### The problem
Check each line of the data below for the string "none". Then give the number of lines that have it, without anything else.

### Dataset records
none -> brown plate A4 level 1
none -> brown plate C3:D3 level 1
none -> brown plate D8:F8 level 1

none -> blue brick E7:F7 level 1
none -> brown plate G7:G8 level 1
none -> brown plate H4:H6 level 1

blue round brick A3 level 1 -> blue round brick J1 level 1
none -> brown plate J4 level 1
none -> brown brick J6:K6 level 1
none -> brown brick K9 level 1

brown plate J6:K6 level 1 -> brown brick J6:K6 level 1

### Answer for the task
9